*Task statement*. When the line with "talerz/niebieski | <227,262,301,305>" comes up, set it down and every later line to the end of the data, exactly and without pictures.

*Object correspondence data*.

[Start of section]

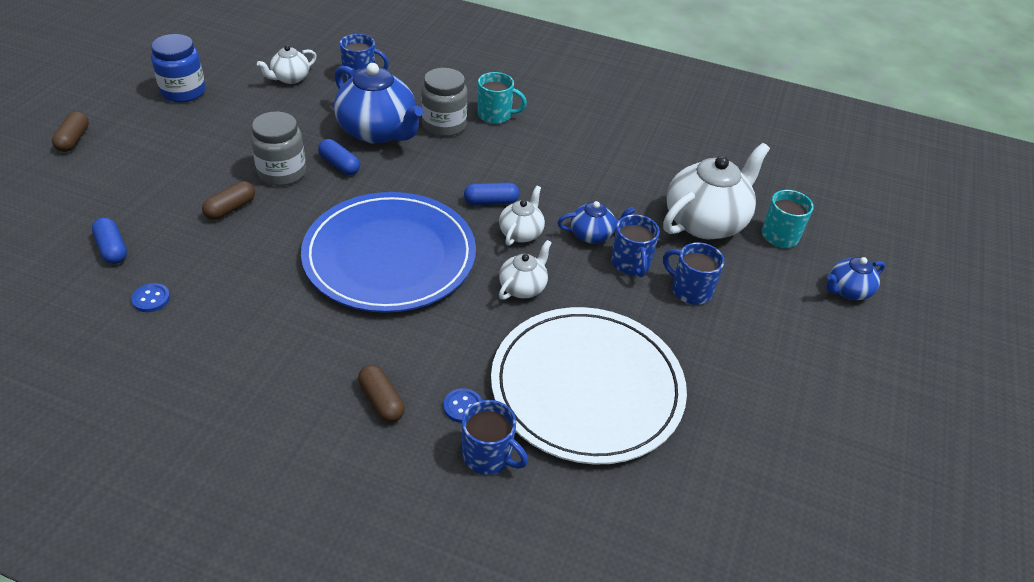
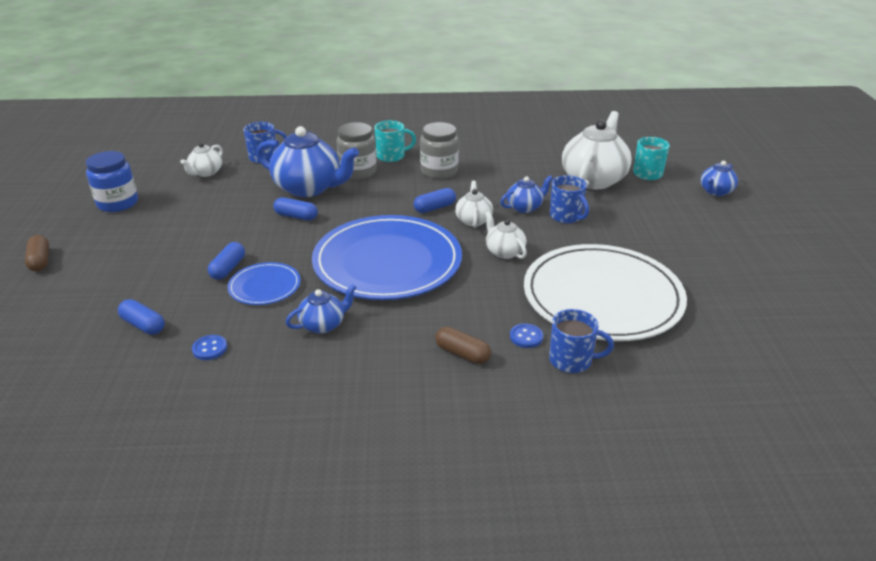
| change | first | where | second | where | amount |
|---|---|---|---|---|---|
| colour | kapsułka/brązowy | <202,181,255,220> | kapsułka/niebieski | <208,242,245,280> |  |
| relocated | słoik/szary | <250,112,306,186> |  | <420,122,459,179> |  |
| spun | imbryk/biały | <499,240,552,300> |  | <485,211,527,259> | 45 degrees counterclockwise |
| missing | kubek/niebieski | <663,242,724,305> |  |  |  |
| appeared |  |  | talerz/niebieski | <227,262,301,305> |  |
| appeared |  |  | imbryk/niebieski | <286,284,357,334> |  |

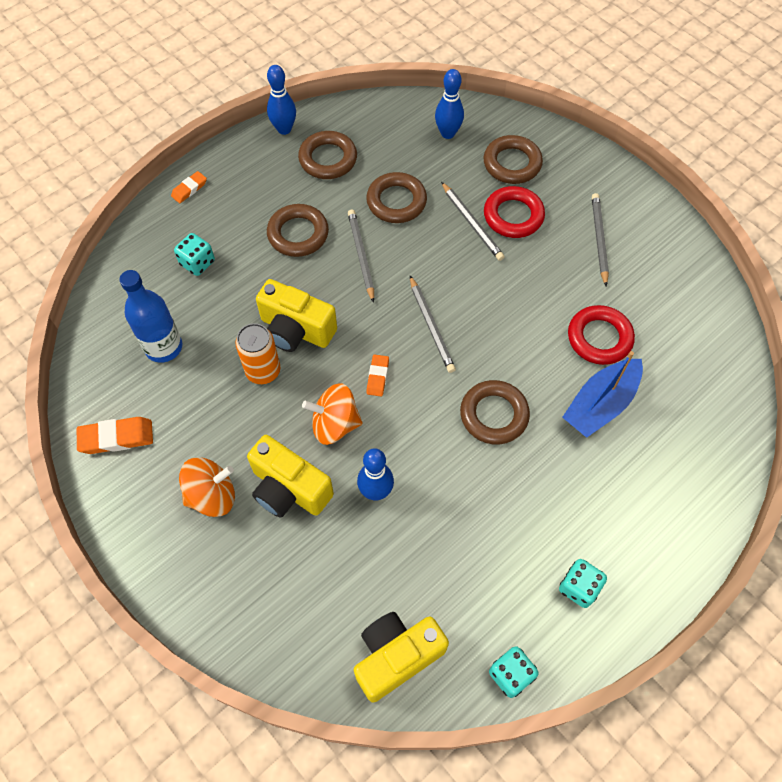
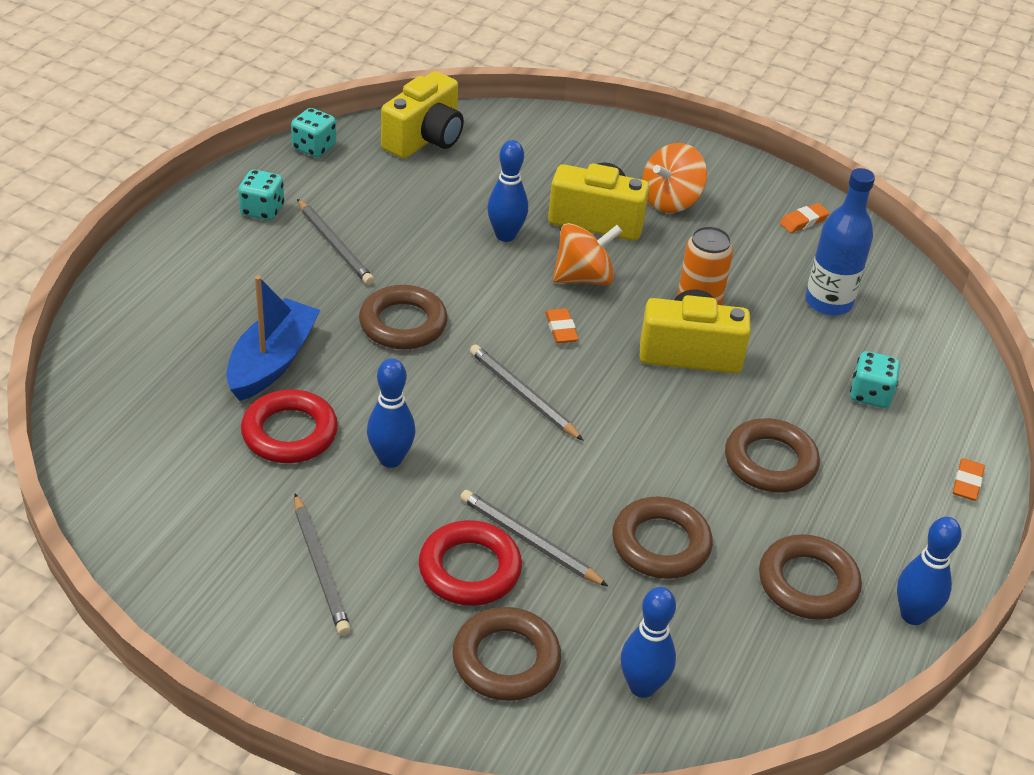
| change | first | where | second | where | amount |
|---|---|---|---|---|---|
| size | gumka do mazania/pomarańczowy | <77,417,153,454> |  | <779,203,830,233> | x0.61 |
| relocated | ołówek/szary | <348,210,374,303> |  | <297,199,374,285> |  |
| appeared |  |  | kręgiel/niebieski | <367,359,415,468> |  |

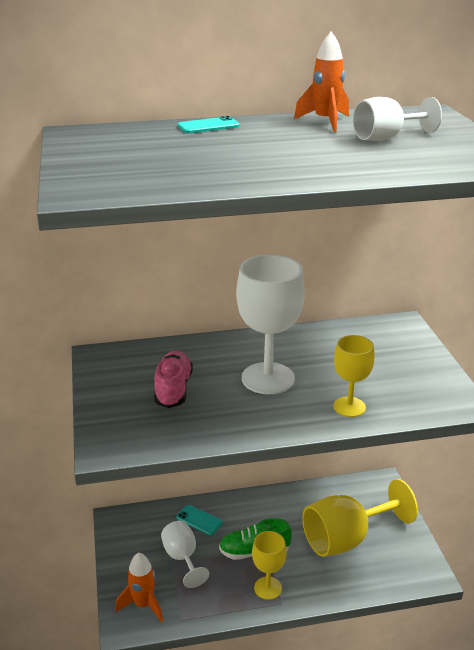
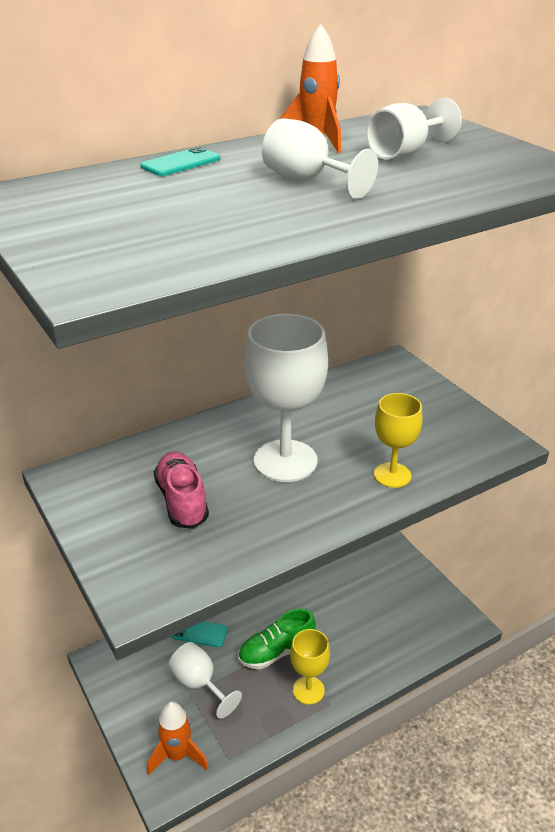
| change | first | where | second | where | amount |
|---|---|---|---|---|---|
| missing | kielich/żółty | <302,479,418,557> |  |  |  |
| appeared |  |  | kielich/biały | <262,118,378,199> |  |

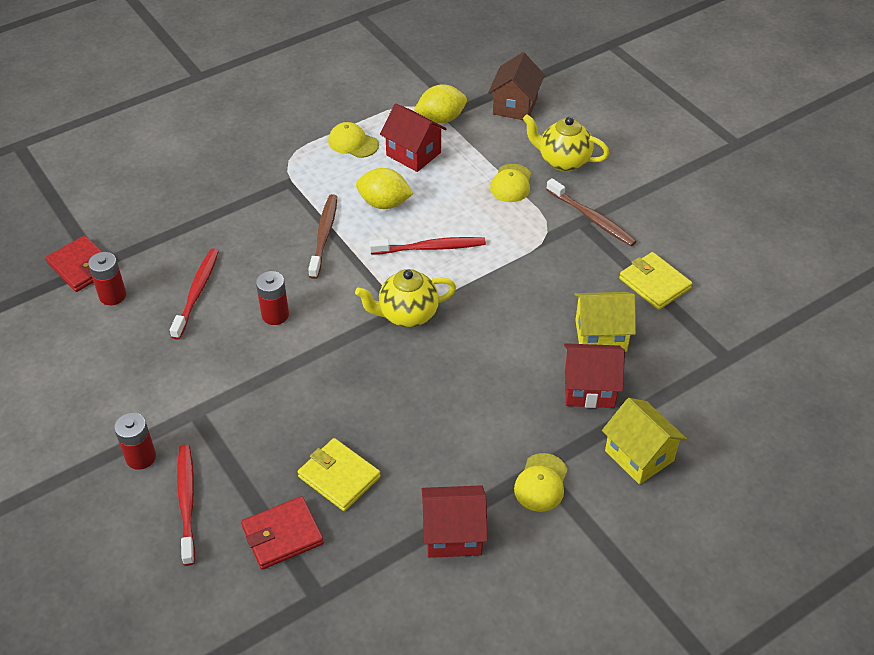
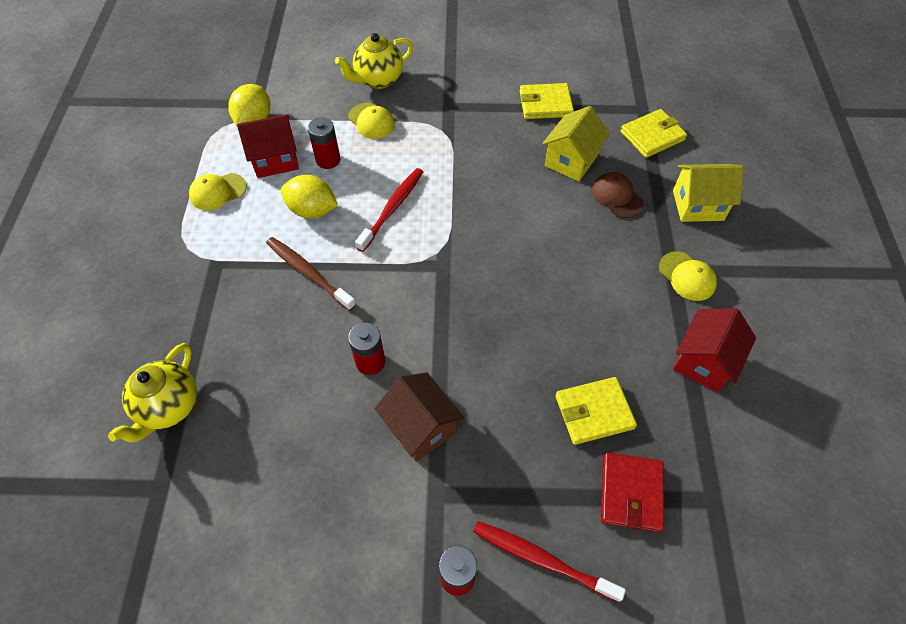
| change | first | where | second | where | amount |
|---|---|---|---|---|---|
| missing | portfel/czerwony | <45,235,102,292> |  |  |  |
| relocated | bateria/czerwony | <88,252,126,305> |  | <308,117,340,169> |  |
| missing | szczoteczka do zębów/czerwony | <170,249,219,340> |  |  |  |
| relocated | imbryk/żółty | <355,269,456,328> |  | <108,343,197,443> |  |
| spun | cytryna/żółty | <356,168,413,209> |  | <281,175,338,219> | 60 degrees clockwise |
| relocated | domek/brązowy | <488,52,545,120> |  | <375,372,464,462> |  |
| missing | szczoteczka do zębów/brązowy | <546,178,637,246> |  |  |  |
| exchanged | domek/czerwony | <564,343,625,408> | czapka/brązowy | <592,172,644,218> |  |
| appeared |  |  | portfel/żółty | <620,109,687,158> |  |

[End of section]

*Result of this exercise*.
| appeared |  |  | talerz/niebieski | <227,262,301,305> |  |
| appeared |  |  | imbryk/niebieski | <286,284,357,334> |  |

| change | first | where | second | where | amount |
|---|---|---|---|---|---|
| size | gumka do mazania/pomarańczowy | <77,417,153,454> |  | <779,203,830,233> | x0.61 |
| relocated | ołówek/szary | <348,210,374,303> |  | <297,199,374,285> |  |
| appeared |  |  | kręgiel/niebieski | <367,359,415,468> |  |

| change | first | where | second | where | amount |
|---|---|---|---|---|---|
| missing | kielich/żółty | <302,479,418,557> |  |  |  |
| appeared |  |  | kielich/biały | <262,118,378,199> |  |

| change | first | where | second | where | amount |
|---|---|---|---|---|---|
| missing | portfel/czerwony | <45,235,102,292> |  |  |  |
| relocated | bateria/czerwony | <88,252,126,305> |  | <308,117,340,169> |  |
| missing | szczoteczka do zębów/czerwony | <170,249,219,340> |  |  |  |
| relocated | imbryk/żółty | <355,269,456,328> |  | <108,343,197,443> |  |
| spun | cytryna/żółty | <356,168,413,209> |  | <281,175,338,219> | 60 degrees clockwise |
| relocated | domek/brązowy | <488,52,545,120> |  | <375,372,464,462> |  |
| missing | szczoteczka do zębów/brązowy | <546,178,637,246> |  |  |  |
| exchanged | domek/czerwony | <564,343,625,408> | czapka/brązowy | <592,172,644,218> |  |
| appeared |  |  | portfel/żółty | <620,109,687,158> |  |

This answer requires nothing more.